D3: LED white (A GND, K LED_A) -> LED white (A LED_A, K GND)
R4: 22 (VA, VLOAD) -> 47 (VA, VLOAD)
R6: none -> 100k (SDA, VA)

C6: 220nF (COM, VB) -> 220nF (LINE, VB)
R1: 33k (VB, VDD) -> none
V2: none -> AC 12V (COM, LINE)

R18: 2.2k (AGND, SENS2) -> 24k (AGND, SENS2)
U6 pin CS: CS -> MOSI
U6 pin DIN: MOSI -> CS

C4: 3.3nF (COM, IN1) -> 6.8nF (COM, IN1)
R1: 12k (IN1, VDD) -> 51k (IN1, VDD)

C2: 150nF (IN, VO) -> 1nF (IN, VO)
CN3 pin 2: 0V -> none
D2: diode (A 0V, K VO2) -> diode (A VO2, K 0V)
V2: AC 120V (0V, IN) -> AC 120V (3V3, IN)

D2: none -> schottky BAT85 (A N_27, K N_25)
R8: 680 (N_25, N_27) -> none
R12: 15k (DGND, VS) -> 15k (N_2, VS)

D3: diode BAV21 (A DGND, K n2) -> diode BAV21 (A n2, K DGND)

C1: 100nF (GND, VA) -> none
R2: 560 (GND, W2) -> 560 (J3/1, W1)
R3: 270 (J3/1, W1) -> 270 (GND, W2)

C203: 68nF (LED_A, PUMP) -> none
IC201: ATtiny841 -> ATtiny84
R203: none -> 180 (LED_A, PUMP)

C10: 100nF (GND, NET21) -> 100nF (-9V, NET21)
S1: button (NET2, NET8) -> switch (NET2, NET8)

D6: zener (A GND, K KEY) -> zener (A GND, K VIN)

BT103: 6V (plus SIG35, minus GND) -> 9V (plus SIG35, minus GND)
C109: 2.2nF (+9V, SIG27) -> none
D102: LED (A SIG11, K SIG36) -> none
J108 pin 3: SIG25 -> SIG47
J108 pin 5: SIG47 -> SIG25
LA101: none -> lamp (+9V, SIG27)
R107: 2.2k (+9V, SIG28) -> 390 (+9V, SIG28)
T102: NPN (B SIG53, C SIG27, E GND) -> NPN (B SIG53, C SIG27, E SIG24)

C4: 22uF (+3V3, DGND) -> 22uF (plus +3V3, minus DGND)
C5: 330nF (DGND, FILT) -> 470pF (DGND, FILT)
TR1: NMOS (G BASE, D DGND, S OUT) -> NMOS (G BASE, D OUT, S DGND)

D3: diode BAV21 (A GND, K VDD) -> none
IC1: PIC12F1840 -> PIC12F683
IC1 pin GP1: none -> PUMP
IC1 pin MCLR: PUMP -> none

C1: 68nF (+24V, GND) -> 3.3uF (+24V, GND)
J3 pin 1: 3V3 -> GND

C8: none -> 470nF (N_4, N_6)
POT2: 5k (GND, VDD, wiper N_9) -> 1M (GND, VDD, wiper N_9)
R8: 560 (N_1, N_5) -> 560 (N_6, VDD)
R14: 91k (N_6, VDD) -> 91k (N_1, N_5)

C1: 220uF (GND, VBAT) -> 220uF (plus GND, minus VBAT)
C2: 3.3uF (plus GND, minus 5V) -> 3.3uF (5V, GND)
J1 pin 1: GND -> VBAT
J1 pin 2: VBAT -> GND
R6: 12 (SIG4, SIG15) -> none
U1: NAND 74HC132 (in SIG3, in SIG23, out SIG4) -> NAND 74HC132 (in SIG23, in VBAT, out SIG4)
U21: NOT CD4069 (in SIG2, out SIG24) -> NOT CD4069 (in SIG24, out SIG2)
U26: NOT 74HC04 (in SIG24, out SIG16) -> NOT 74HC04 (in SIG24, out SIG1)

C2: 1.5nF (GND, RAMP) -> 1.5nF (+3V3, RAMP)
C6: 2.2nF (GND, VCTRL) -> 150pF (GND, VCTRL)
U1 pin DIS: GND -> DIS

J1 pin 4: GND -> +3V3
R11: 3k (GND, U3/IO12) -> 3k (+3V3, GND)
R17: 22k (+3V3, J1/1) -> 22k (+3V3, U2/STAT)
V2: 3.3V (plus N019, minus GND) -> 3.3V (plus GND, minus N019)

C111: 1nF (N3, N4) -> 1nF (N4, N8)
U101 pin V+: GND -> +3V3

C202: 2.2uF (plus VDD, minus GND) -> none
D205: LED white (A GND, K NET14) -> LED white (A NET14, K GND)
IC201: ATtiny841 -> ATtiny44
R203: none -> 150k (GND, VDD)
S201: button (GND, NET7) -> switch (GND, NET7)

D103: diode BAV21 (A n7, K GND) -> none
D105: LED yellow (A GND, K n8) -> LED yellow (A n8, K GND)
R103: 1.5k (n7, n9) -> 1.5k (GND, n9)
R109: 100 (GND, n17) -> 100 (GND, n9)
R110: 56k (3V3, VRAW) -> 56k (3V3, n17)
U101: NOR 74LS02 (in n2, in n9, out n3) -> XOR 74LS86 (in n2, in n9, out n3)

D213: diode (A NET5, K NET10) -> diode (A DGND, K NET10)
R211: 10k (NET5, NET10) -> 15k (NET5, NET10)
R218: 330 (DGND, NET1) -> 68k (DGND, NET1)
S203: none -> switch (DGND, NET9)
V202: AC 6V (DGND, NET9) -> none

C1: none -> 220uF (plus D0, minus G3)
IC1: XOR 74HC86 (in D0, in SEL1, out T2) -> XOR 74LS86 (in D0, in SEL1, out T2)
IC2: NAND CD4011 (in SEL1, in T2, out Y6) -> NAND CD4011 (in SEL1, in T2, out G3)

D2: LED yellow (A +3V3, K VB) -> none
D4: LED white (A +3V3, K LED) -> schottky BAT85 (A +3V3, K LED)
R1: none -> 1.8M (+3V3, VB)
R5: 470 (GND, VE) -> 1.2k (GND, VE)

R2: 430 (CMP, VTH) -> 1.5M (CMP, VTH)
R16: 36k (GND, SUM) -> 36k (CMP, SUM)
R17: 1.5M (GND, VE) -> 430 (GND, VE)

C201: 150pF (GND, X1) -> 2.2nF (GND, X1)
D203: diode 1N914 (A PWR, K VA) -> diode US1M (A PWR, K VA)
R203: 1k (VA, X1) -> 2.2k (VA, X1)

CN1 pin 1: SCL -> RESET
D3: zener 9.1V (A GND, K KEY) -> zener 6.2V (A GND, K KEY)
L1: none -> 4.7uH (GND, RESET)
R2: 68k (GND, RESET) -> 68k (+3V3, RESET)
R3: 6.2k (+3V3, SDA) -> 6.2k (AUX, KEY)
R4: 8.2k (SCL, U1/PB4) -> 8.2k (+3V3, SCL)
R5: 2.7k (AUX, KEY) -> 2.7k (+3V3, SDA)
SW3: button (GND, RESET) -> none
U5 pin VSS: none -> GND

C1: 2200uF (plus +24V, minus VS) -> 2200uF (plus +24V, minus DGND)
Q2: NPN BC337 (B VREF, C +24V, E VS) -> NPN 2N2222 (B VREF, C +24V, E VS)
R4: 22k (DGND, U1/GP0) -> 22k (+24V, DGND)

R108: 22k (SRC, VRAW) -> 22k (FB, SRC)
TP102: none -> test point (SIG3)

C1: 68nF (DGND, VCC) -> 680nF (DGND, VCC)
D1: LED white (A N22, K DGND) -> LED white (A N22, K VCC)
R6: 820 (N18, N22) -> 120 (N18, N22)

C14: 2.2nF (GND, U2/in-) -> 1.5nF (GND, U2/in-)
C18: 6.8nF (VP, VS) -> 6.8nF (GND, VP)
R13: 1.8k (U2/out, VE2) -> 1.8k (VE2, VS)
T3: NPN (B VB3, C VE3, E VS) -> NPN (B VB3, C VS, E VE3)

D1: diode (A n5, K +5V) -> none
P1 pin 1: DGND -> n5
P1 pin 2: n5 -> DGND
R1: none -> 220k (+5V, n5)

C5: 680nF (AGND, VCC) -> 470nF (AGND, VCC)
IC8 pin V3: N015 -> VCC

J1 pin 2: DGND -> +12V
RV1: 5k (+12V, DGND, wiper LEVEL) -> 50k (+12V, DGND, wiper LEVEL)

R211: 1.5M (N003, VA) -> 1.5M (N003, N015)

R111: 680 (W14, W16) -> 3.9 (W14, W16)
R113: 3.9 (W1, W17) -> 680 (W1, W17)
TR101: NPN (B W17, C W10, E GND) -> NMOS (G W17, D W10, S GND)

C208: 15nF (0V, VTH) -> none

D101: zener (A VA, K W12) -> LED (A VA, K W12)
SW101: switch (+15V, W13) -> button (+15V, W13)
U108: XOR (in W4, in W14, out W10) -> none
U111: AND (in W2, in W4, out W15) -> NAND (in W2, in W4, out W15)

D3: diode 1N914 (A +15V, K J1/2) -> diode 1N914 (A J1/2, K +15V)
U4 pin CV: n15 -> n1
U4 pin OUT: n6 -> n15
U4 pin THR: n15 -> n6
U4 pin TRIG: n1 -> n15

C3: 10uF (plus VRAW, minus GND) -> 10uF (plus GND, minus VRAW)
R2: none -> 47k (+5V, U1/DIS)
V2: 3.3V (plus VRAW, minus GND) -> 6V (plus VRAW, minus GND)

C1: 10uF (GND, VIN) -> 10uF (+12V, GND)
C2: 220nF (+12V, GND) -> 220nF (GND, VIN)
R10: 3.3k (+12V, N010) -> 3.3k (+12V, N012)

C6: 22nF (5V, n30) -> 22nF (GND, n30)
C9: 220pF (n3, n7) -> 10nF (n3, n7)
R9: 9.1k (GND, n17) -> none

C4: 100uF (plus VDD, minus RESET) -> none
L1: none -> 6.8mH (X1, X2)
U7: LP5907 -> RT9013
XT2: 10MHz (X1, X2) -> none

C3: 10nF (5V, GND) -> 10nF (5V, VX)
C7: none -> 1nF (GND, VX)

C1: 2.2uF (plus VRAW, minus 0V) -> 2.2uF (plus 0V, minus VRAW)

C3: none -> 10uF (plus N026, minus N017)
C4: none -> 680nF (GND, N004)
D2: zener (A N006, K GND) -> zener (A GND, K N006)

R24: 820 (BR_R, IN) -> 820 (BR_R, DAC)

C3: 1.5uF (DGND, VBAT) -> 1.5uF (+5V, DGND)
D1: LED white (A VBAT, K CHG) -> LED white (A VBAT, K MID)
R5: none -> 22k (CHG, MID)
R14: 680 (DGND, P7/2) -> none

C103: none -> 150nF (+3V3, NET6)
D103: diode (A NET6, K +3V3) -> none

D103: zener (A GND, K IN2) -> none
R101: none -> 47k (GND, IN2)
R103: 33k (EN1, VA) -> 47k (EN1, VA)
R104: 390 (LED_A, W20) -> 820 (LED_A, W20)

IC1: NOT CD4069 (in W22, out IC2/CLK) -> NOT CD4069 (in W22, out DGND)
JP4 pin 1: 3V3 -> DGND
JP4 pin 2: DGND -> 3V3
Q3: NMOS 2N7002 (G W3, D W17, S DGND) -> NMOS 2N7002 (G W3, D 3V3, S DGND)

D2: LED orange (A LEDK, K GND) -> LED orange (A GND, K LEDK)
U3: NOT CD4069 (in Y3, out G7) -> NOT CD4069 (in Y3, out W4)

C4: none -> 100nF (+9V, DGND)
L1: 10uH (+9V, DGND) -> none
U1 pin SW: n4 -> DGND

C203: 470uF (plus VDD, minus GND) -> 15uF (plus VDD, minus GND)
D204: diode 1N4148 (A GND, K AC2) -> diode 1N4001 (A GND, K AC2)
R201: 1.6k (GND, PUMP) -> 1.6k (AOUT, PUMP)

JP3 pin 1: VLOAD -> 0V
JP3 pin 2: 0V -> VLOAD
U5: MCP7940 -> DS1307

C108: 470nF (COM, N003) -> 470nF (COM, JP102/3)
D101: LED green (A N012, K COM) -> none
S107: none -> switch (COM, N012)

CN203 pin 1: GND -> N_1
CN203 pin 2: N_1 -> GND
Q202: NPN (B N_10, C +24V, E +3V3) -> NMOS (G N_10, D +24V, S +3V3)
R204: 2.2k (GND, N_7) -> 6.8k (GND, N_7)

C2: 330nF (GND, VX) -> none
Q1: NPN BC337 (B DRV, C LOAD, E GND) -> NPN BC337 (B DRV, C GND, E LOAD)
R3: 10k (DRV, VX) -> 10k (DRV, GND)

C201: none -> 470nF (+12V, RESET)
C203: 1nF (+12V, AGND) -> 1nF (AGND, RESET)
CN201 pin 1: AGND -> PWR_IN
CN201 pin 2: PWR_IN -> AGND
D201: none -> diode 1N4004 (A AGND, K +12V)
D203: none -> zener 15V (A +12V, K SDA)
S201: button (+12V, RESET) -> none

+++

=== TASK STATEMENT ===
Reproduce only this range: the first line of the data above through the line with "R203: none -> 180 (LED_A, PUMP)", both included, exactly as written.

=== TASK OUTPUT ===
D3: LED white (A GND, K LED_A) -> LED white (A LED_A, K GND)
R4: 22 (VA, VLOAD) -> 47 (VA, VLOAD)
R6: none -> 100k (SDA, VA)

C6: 220nF (COM, VB) -> 220nF (LINE, VB)
R1: 33k (VB, VDD) -> none
V2: none -> AC 12V (COM, LINE)

R18: 2.2k (AGND, SENS2) -> 24k (AGND, SENS2)
U6 pin CS: CS -> MOSI
U6 pin DIN: MOSI -> CS

C4: 3.3nF (COM, IN1) -> 6.8nF (COM, IN1)
R1: 12k (IN1, VDD) -> 51k (IN1, VDD)

C2: 150nF (IN, VO) -> 1nF (IN, VO)
CN3 pin 2: 0V -> none
D2: diode (A 0V, K VO2) -> diode (A VO2, K 0V)
V2: AC 120V (0V, IN) -> AC 120V (3V3, IN)

D2: none -> schottky BAT85 (A N_27, K N_25)
R8: 680 (N_25, N_27) -> none
R12: 15k (DGND, VS) -> 15k (N_2, VS)

D3: diode BAV21 (A DGND, K n2) -> diode BAV21 (A n2, K DGND)

C1: 100nF (GND, VA) -> none
R2: 560 (GND, W2) -> 560 (J3/1, W1)
R3: 270 (J3/1, W1) -> 270 (GND, W2)

C203: 68nF (LED_A, PUMP) -> none
IC201: ATtiny841 -> ATtiny84
R203: none -> 180 (LED_A, PUMP)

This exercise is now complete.